Below this line is a set of entries; quote exactly the lines from the line that contains "black bowl: [168,177,238,232]" to the line that contains "pink bowl: [63,169,134,223]", both lines included.
▼▼▼
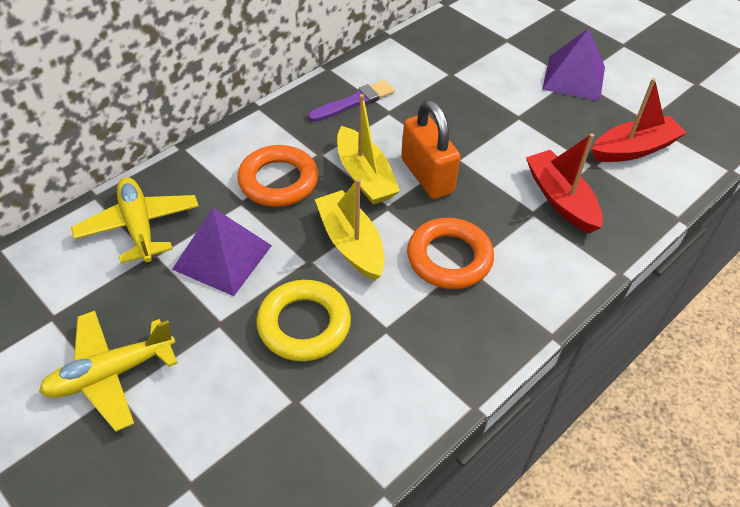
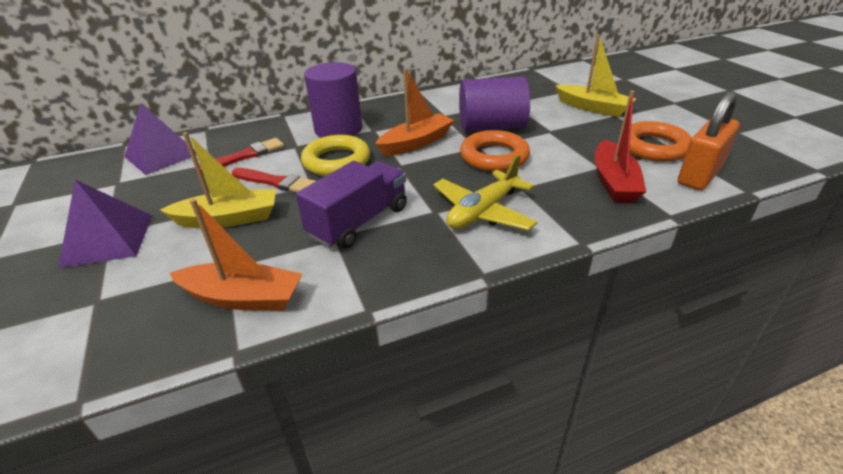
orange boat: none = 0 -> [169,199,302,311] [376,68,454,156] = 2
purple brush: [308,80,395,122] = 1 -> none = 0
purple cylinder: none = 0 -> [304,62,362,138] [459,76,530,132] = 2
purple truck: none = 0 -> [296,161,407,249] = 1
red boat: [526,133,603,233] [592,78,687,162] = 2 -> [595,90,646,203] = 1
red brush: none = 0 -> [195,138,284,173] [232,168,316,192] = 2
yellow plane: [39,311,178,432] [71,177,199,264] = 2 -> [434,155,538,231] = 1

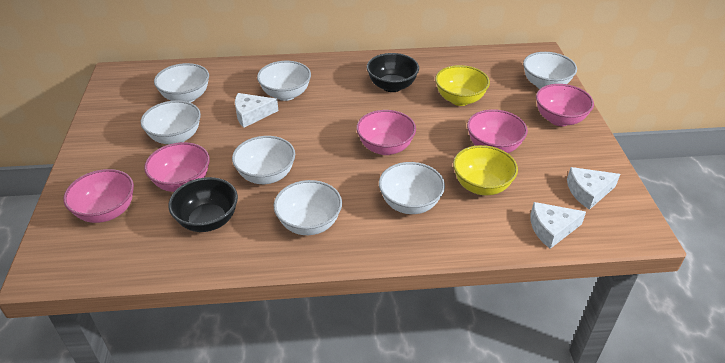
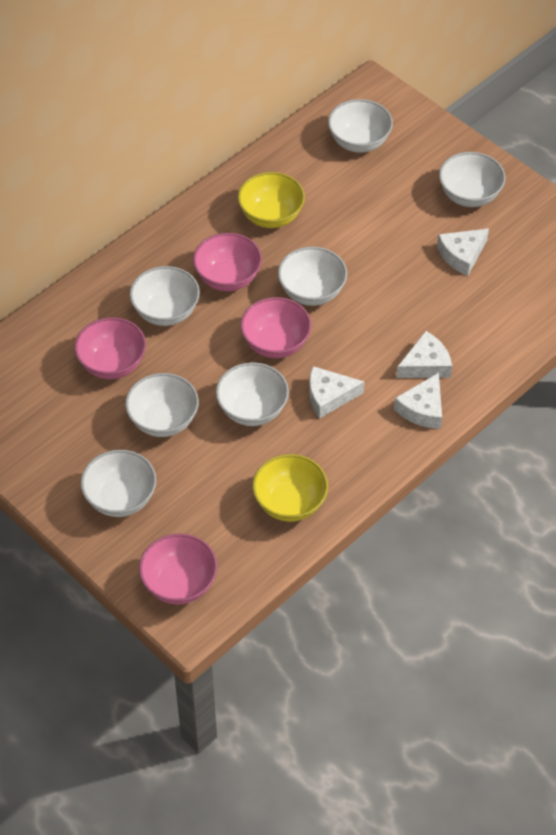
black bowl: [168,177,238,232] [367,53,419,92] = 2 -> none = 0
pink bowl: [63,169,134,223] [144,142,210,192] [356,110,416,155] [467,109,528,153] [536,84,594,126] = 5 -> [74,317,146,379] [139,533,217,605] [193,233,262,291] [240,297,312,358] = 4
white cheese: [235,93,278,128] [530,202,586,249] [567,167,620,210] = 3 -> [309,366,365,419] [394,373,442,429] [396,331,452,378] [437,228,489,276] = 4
▲▲▲
THE COMPLETED TASK:
black bowl: [168,177,238,232] [367,53,419,92] = 2 -> none = 0
pink bowl: [63,169,134,223] [144,142,210,192] [356,110,416,155] [467,109,528,153] [536,84,594,126] = 5 -> [74,317,146,379] [139,533,217,605] [193,233,262,291] [240,297,312,358] = 4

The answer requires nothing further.